Copy out the lines of the records below, and only those lines, from the one with "The orange tape moved" through the one with "The orange tape at [404 273] disappeared.", exactly as they appear.
[Opening SOURCE RECORDS section]
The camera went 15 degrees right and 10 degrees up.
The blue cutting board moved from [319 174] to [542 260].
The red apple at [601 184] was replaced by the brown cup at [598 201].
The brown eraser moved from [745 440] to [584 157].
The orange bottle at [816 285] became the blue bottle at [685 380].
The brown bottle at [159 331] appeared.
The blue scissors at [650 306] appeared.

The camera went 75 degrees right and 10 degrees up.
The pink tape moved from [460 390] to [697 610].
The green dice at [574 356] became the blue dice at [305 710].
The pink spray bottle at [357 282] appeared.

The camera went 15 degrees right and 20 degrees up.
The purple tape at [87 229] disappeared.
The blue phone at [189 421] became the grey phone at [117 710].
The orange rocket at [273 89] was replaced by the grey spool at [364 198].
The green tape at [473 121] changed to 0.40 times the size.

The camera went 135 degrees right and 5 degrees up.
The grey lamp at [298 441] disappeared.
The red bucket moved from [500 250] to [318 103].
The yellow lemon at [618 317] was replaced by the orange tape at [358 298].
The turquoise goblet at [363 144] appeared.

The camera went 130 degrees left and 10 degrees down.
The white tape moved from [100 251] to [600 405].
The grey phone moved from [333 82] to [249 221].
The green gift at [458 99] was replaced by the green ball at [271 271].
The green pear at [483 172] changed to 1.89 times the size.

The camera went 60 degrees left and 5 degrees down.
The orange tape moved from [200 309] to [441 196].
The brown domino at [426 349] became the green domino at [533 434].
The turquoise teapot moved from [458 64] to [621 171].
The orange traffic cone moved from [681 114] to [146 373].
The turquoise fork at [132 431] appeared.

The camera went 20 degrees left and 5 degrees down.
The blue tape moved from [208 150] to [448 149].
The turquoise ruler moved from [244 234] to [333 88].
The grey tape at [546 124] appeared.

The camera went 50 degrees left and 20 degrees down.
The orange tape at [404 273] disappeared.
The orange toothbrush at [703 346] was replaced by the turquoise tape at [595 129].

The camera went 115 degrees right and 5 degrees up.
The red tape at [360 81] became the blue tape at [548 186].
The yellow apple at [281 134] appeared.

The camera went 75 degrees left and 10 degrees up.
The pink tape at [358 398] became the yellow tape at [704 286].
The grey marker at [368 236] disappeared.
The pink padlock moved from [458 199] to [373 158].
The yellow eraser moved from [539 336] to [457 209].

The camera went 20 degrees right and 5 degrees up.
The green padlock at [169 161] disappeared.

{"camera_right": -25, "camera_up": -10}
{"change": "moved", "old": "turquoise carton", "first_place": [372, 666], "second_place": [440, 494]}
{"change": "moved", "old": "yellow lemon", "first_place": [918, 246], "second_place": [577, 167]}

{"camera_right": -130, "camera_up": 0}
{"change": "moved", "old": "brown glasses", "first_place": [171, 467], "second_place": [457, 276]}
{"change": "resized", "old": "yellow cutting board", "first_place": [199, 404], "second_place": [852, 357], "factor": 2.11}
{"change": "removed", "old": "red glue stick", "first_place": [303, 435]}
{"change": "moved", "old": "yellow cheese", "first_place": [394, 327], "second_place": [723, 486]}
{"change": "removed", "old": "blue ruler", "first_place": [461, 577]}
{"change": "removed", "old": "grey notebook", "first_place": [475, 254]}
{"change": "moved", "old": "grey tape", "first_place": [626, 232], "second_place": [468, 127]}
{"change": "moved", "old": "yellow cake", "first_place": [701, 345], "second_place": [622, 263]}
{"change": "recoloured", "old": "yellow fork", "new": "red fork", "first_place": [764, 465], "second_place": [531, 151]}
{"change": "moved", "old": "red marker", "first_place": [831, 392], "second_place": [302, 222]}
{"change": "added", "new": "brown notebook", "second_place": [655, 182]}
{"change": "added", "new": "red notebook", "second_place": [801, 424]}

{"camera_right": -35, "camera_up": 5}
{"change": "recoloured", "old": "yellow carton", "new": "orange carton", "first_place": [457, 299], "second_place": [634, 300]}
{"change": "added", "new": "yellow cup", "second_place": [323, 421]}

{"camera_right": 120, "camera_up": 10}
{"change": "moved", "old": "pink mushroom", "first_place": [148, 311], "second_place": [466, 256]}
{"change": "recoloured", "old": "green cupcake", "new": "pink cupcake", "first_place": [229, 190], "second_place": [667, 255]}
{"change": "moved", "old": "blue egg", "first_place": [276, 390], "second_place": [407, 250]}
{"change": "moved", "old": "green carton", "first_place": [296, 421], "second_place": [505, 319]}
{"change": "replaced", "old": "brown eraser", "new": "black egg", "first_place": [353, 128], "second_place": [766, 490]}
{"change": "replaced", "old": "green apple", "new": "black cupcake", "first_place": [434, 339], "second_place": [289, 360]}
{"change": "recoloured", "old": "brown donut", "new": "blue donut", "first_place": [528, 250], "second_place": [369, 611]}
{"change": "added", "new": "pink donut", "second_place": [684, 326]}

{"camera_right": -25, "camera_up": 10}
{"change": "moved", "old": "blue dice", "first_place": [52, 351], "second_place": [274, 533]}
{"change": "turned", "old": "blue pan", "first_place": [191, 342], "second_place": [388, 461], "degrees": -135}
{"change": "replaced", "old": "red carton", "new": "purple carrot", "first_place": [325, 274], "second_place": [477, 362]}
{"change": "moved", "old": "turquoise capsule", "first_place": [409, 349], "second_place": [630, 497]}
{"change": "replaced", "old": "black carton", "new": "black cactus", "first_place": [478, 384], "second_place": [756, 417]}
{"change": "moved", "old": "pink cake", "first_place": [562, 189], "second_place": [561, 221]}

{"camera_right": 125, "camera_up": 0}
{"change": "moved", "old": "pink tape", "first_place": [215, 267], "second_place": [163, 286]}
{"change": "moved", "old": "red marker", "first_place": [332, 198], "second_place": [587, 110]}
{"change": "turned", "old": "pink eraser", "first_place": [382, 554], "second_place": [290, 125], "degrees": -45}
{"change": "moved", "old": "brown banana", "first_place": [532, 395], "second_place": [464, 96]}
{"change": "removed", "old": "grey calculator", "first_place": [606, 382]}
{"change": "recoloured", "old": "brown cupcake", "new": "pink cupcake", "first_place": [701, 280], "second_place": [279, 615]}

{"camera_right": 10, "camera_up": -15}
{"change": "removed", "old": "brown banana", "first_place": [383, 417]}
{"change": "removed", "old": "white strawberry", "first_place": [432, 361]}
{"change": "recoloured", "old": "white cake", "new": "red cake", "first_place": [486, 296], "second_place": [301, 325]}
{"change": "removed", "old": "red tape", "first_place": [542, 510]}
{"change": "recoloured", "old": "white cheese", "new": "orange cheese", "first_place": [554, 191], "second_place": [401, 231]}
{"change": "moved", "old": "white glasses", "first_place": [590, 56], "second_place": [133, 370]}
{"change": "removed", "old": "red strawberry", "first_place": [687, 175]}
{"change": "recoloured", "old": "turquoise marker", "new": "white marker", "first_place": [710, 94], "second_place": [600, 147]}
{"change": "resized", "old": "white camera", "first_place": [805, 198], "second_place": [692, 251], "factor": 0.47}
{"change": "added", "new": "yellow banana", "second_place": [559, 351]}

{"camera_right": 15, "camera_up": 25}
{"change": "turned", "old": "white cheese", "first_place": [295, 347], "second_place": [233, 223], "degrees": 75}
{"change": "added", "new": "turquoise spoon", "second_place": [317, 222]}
[Closing SOURCE RECORDS section]
ANSWER FOR THIS EXERCISE ▸
The orange tape moved from [200 309] to [441 196].
The brown domino at [426 349] became the green domino at [533 434].
The turquoise teapot moved from [458 64] to [621 171].
The orange traffic cone moved from [681 114] to [146 373].
The turquoise fork at [132 431] appeared.

The camera went 20 degrees left and 5 degrees down.
The blue tape moved from [208 150] to [448 149].
The turquoise ruler moved from [244 234] to [333 88].
The grey tape at [546 124] appeared.

The camera went 50 degrees left and 20 degrees down.
The orange tape at [404 273] disappeared.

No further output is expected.